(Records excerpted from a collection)
──────
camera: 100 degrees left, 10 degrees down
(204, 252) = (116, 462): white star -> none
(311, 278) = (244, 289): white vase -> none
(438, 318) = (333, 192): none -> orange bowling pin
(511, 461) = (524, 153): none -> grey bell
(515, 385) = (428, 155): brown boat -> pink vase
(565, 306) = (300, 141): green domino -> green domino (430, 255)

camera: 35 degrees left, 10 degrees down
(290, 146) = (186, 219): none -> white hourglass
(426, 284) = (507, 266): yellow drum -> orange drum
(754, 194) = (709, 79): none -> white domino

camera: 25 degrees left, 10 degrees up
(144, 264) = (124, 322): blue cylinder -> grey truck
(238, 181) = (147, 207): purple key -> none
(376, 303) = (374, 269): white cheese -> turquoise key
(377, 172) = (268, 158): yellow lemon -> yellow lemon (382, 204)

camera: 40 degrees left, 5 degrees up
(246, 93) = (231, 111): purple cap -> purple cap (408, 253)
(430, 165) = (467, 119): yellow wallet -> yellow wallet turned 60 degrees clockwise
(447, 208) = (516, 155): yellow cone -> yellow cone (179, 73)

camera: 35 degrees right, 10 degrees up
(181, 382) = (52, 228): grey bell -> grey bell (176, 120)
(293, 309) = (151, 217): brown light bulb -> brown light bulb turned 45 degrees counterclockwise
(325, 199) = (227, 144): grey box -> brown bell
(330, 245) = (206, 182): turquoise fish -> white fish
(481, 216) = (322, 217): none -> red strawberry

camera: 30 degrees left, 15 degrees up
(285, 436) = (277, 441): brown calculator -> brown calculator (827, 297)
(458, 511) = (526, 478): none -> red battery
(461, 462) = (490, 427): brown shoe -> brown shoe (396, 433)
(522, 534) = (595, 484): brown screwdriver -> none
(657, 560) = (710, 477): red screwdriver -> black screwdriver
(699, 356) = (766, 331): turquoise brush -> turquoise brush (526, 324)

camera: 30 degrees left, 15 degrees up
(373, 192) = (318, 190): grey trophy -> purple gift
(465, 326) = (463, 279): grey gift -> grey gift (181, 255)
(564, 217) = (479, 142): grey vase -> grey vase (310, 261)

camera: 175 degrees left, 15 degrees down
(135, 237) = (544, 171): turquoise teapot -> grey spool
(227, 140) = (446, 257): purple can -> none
──────
• _TASK INSTRUCTIONS_
Say how many lines of the data above include the word "white", and add nothing further.

• _REPLY TO THE TASK_
6